# EXERCISE PROMPT
Word for word, print each record, dropping any image it holds.
Top of MATERIAL FOR THIS TASK
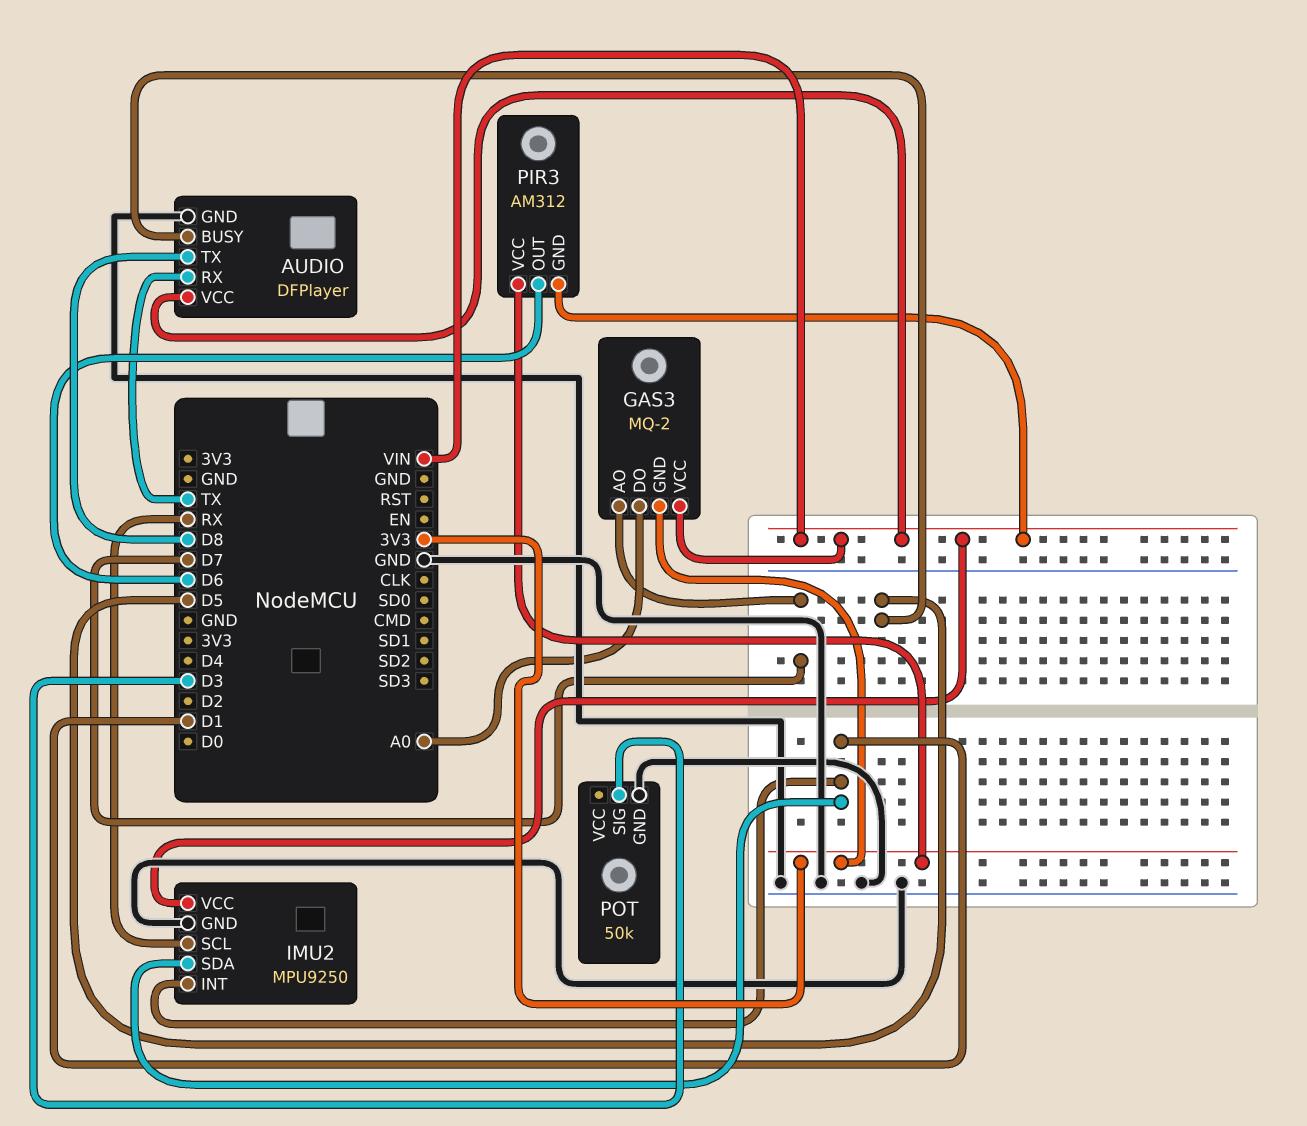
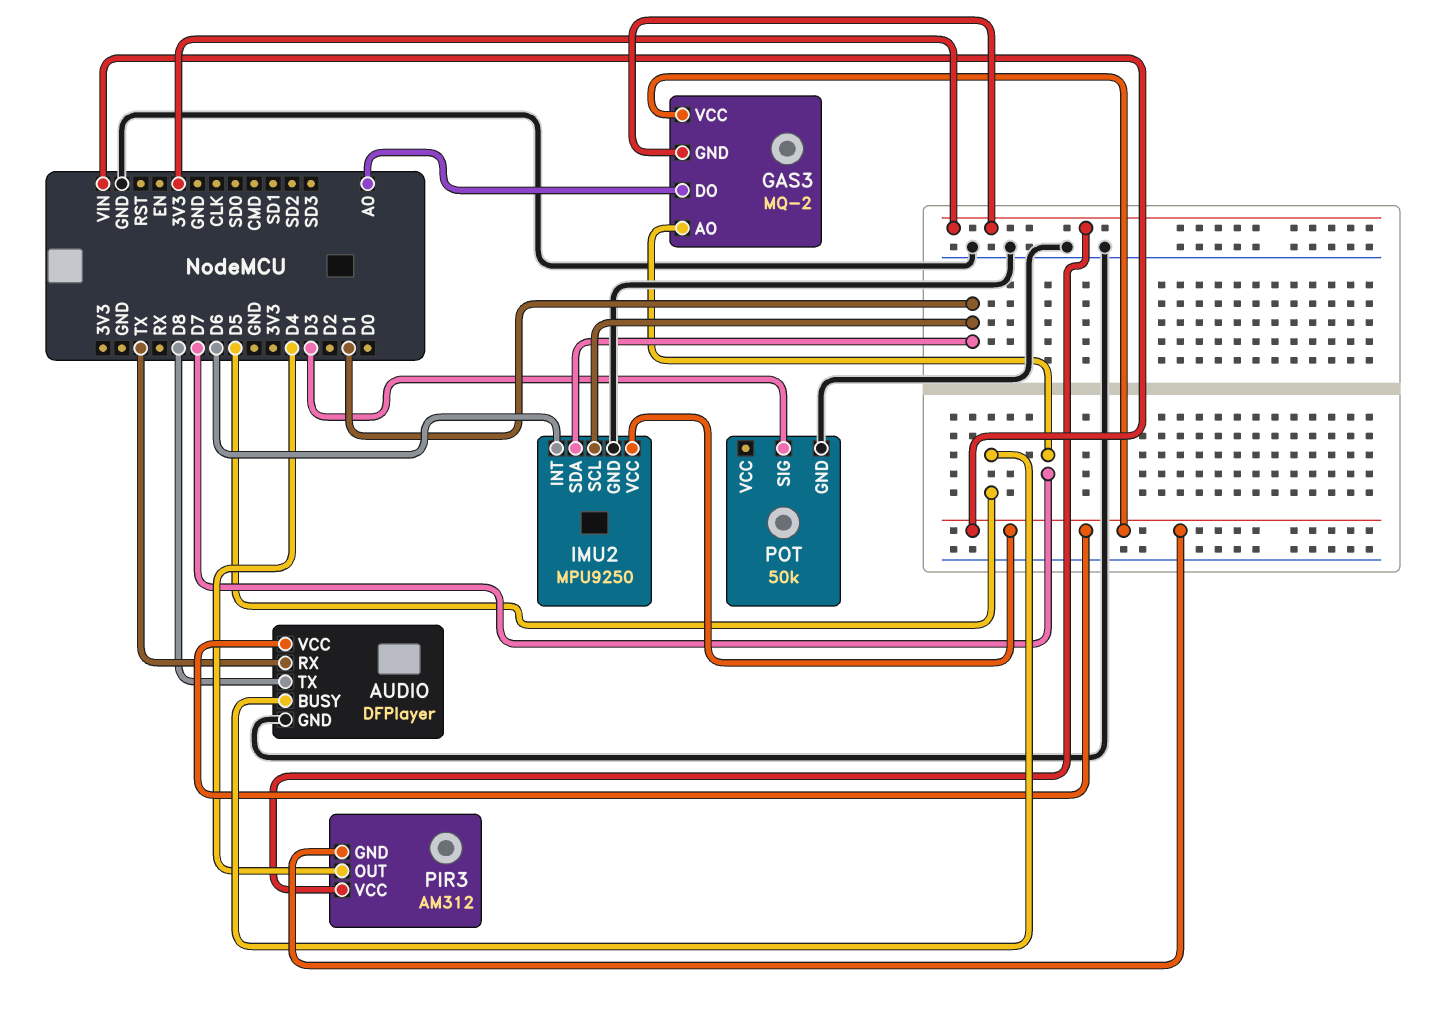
IMU2 pin INT: D1 -> D6
IMU2 pin SCL: RX -> D1
PIR3 pin OUT: D6 -> D4

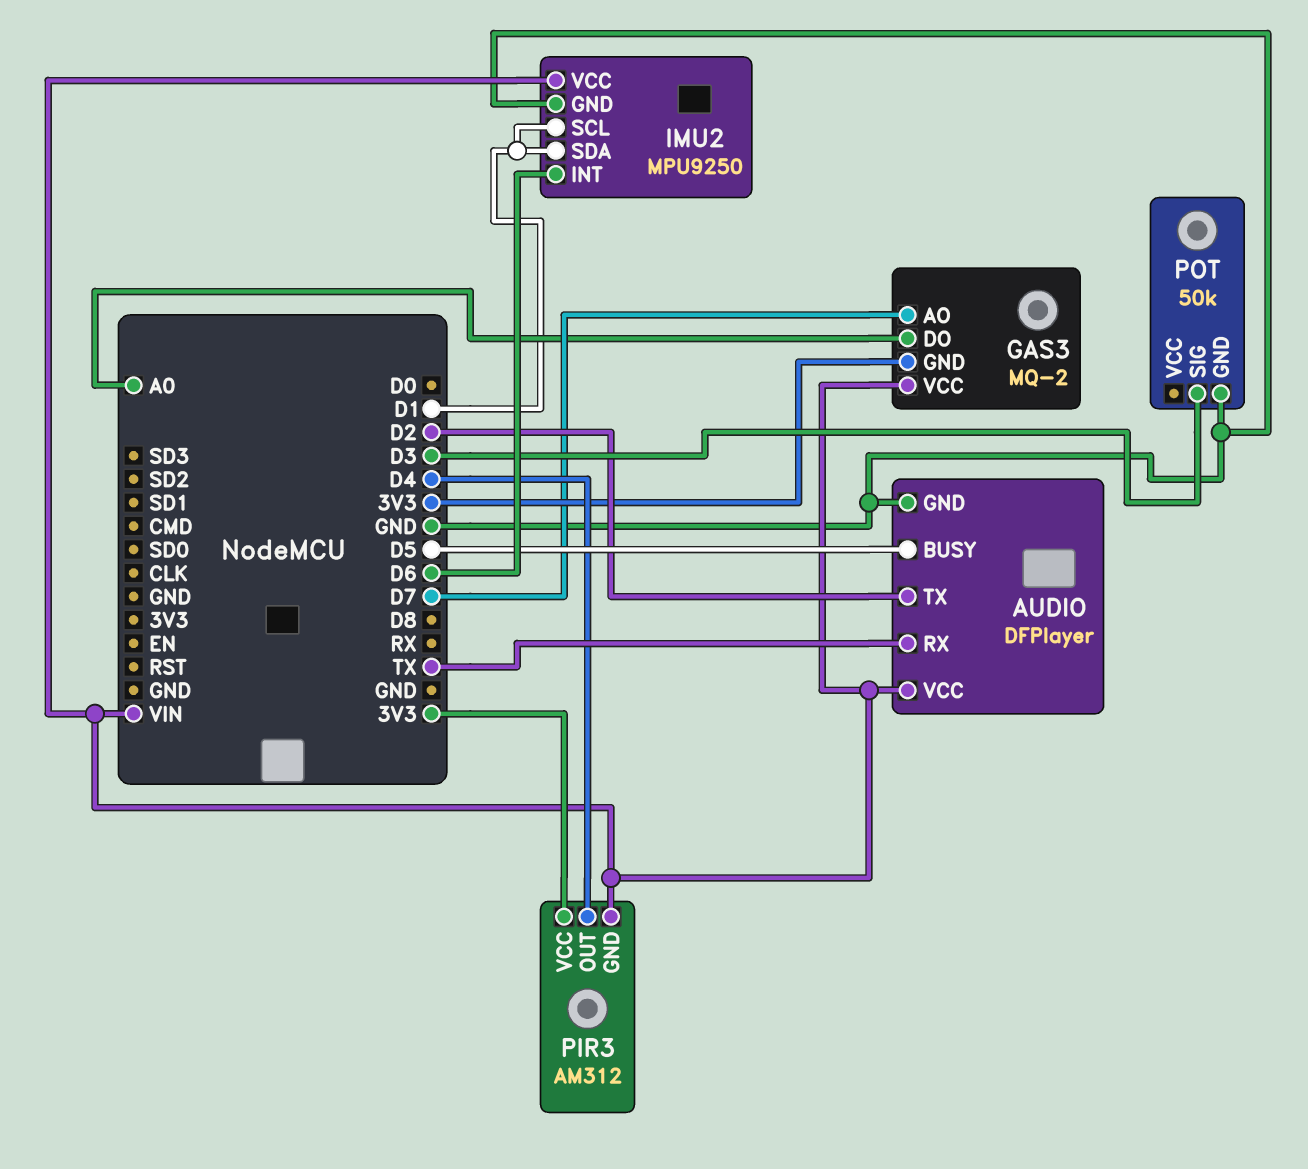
AUDIO pin TX: D8 -> D2

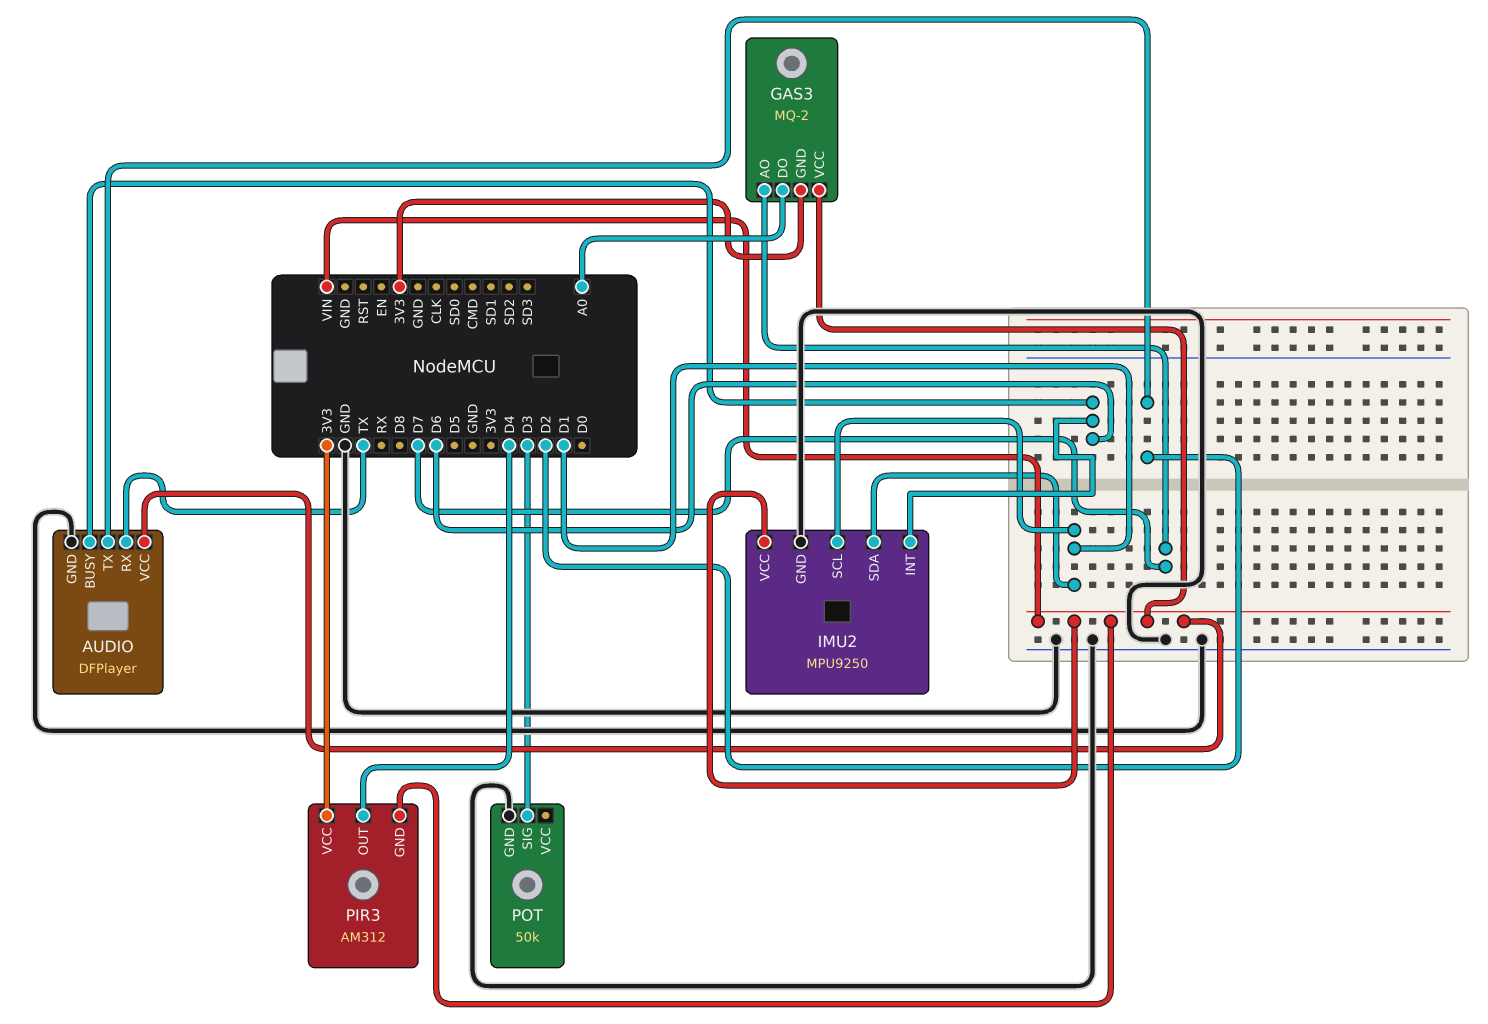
AUDIO pin BUSY: D5 -> D6

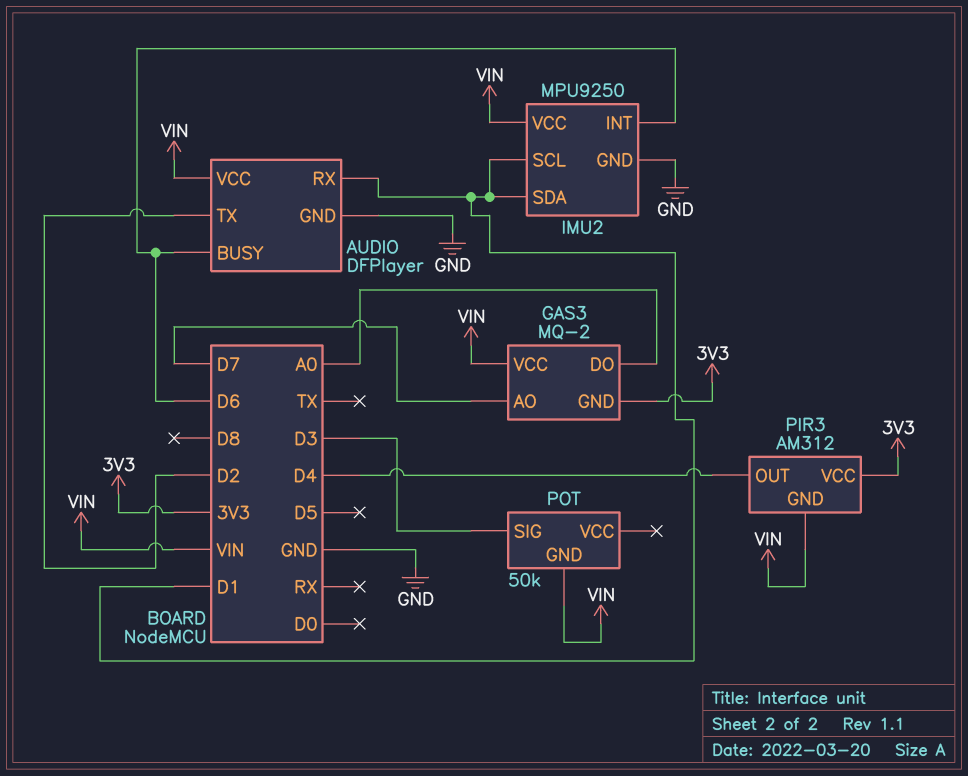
AUDIO pin RX: TX -> D1
POT pin GND: GND -> VIN

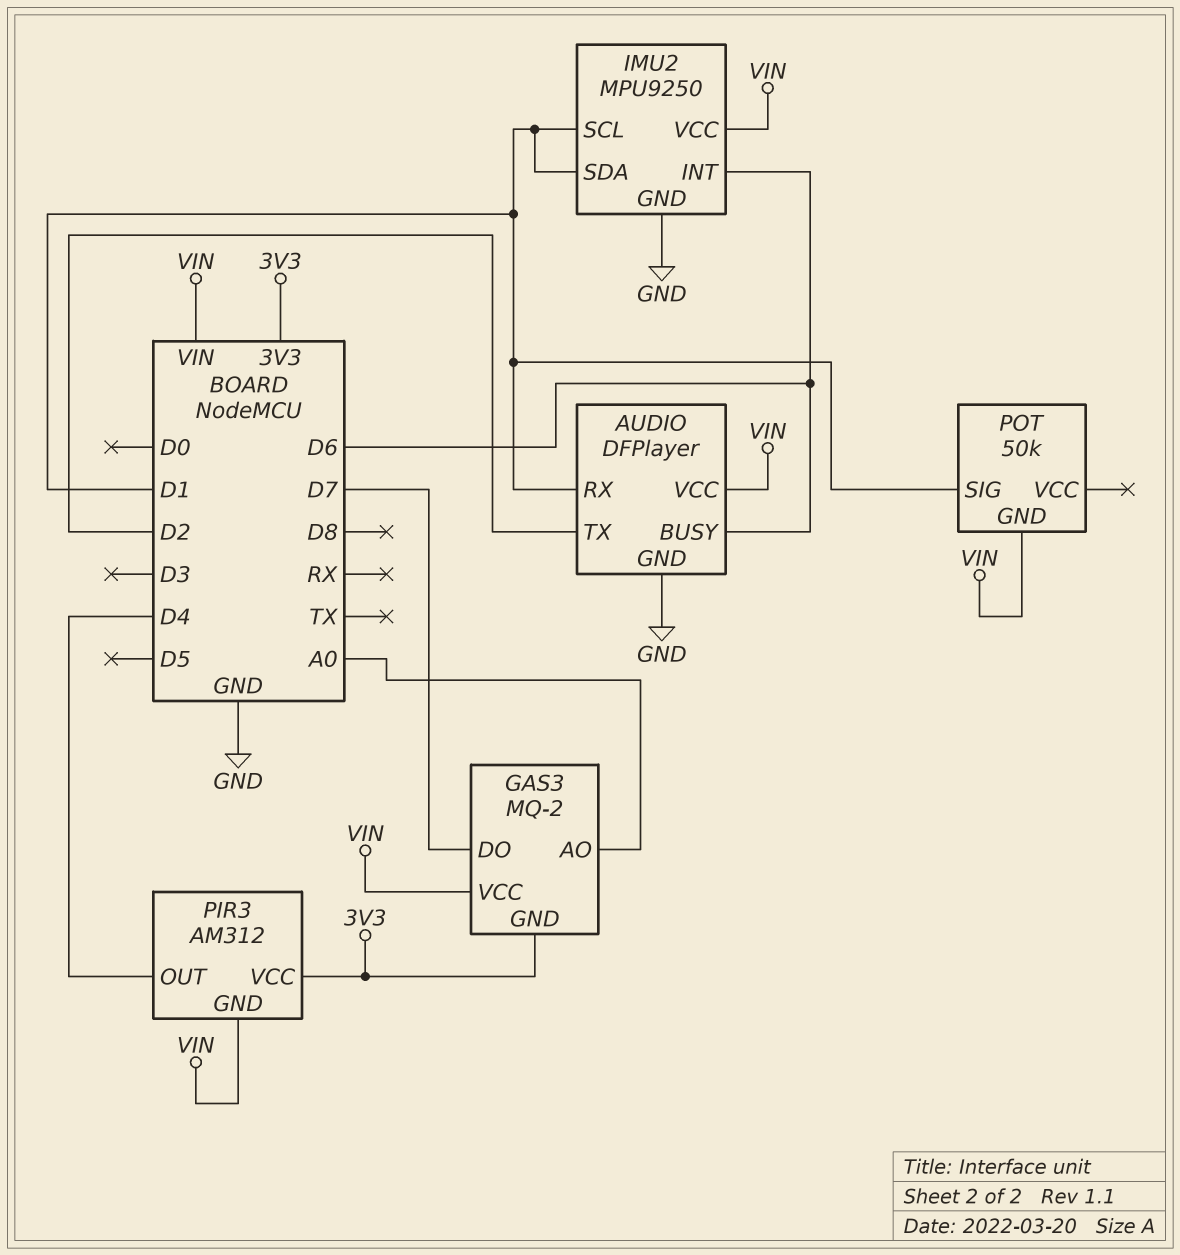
GAS3 pin AO: D7 -> A0
GAS3 pin DO: A0 -> D7
POT pin SIG: D3 -> D1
Bottom of MATERIAL FOR THIS TASK
# ANSWER BELOW
IMU2 pin INT: D1 -> D6
IMU2 pin SCL: RX -> D1
PIR3 pin OUT: D6 -> D4

AUDIO pin TX: D8 -> D2

AUDIO pin BUSY: D5 -> D6

AUDIO pin RX: TX -> D1
POT pin GND: GND -> VIN

GAS3 pin AO: D7 -> A0
GAS3 pin DO: A0 -> D7
POT pin SIG: D3 -> D1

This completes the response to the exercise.